Below are some records. Return exactly the lines from the one containing "grey headphones: 2 -> 3" through the one containing "white cheese: 2 -> 3", both included, and only those.

Data excerpts START

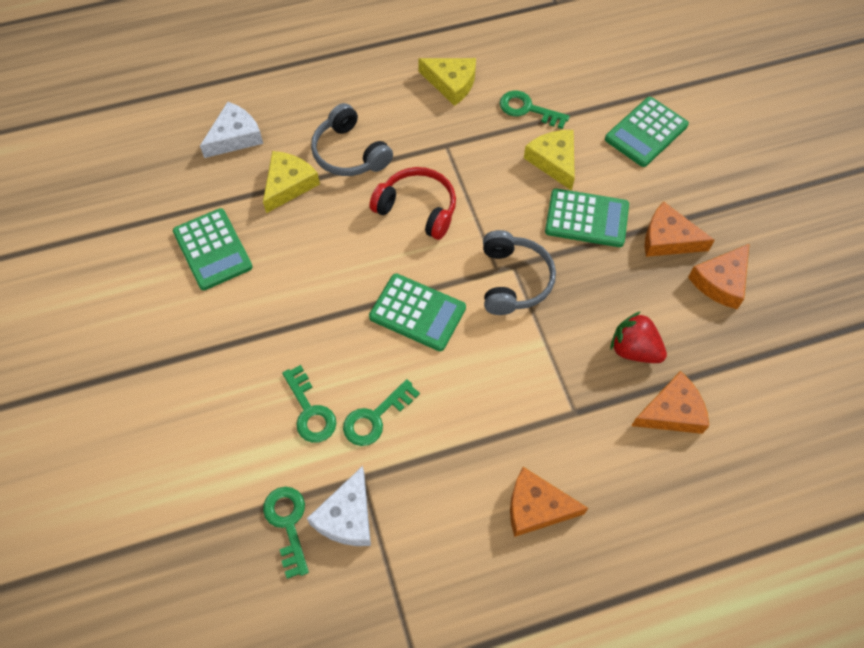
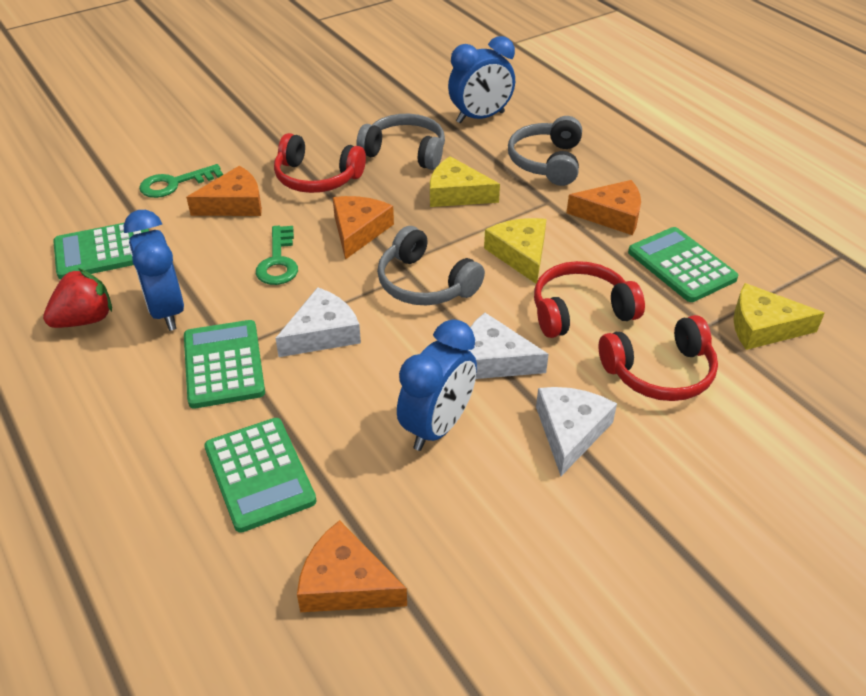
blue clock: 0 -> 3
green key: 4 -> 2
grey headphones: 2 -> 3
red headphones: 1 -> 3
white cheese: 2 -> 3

Data excerpts END
Data excerpts START

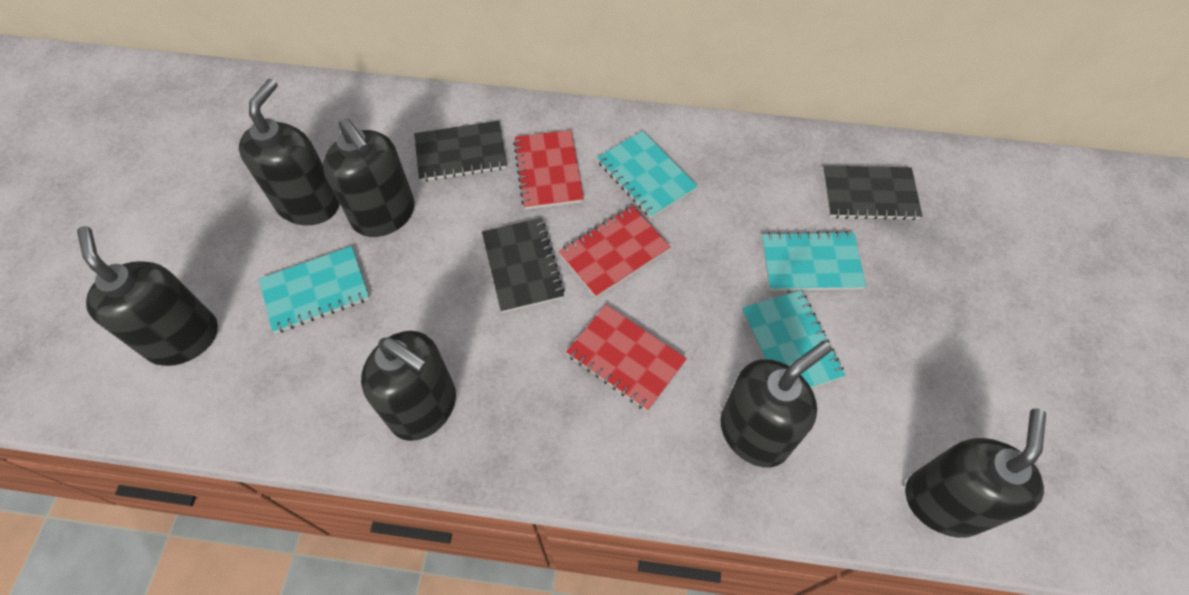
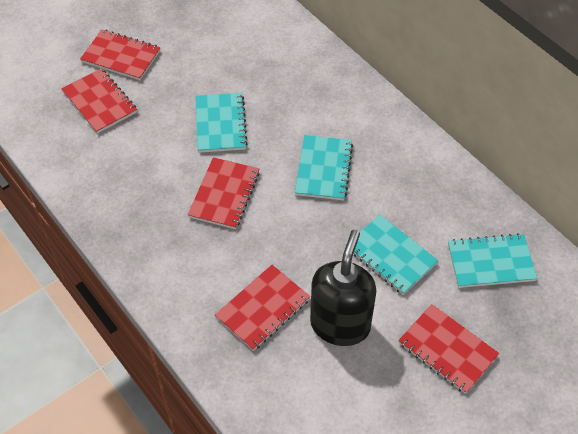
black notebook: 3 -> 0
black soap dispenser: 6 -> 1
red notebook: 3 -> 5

Data excerpts END

Exercise answer:
grey headphones: 2 -> 3
red headphones: 1 -> 3
white cheese: 2 -> 3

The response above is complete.